● **WHAT YOU SHOULD DO**: Only a slice of the listing below is wanted. Retype the lines from the one containing "green capsule [236,230,280,262]" through the one containing "white goblet [562,144,598,226]", exactly, both ends included.

#####

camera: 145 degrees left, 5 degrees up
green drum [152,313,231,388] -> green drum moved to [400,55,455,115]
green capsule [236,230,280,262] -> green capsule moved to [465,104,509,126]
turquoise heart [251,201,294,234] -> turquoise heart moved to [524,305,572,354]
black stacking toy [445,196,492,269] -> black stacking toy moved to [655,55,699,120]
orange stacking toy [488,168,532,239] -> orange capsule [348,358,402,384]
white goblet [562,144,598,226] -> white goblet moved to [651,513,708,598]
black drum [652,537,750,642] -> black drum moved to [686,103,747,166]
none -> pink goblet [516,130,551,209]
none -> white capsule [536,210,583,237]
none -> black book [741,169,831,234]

#####

● **RESPONSE FOR THIS EXERCISE**:
green capsule [236,230,280,262] -> green capsule moved to [465,104,509,126]
turquoise heart [251,201,294,234] -> turquoise heart moved to [524,305,572,354]
black stacking toy [445,196,492,269] -> black stacking toy moved to [655,55,699,120]
orange stacking toy [488,168,532,239] -> orange capsule [348,358,402,384]
white goblet [562,144,598,226] -> white goblet moved to [651,513,708,598]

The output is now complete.